Problem requirements
Only lines with the string "width" are wanted. Pull them out of the data.

Provided information
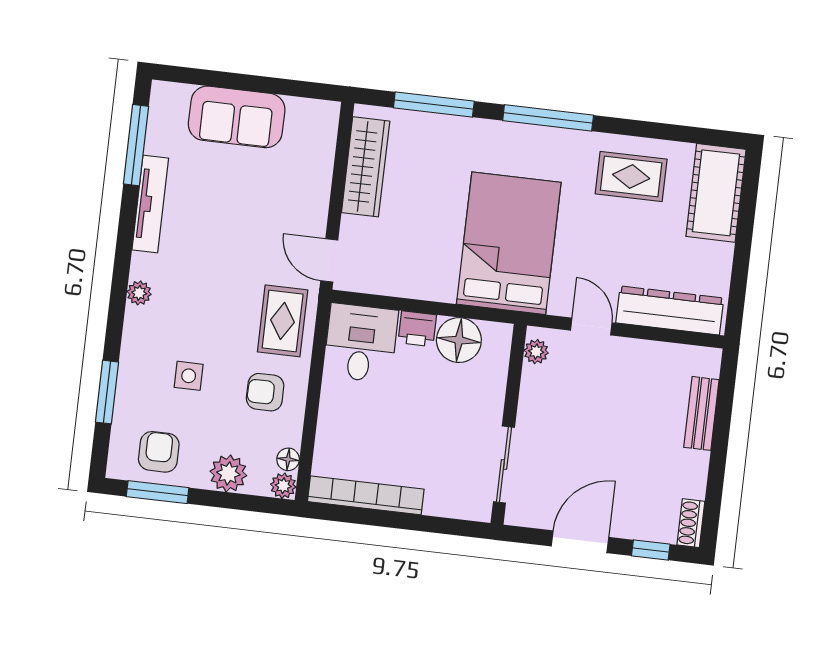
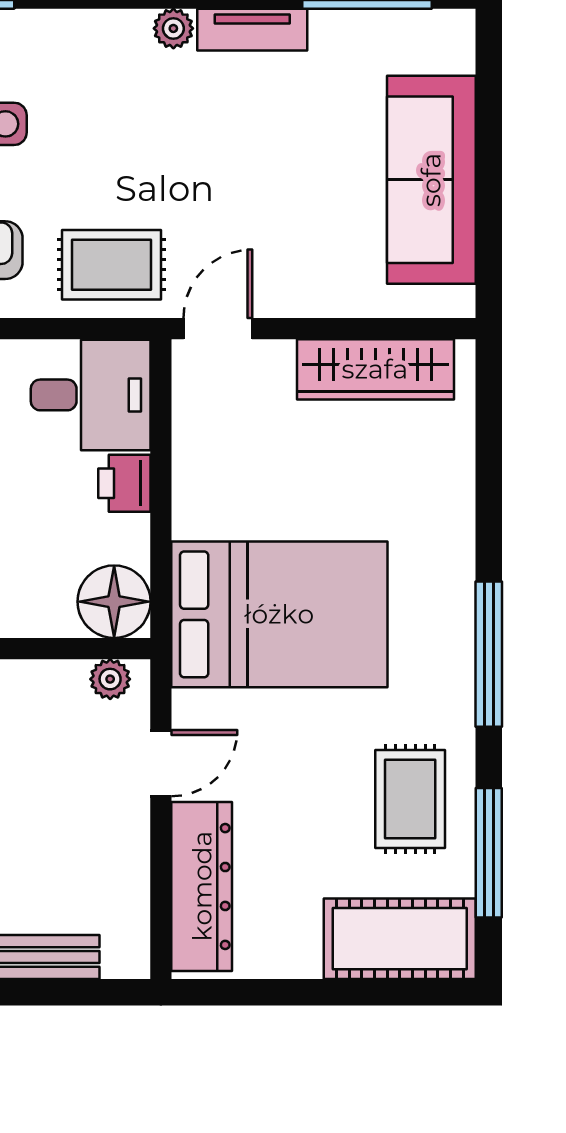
window: (434, 104) -> (489, 853), moved
sofa: (237, 117) -> (431, 180), width x1.36
tv unit: (150, 204) -> (252, 30), width x0.71
plant: (139, 293) -> (173, 28), moved
floor lamp: (459, 340) -> (114, 602), moved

Solved exercise
sofa: (237, 117) -> (431, 180), width x1.36
tv unit: (150, 204) -> (252, 30), width x0.71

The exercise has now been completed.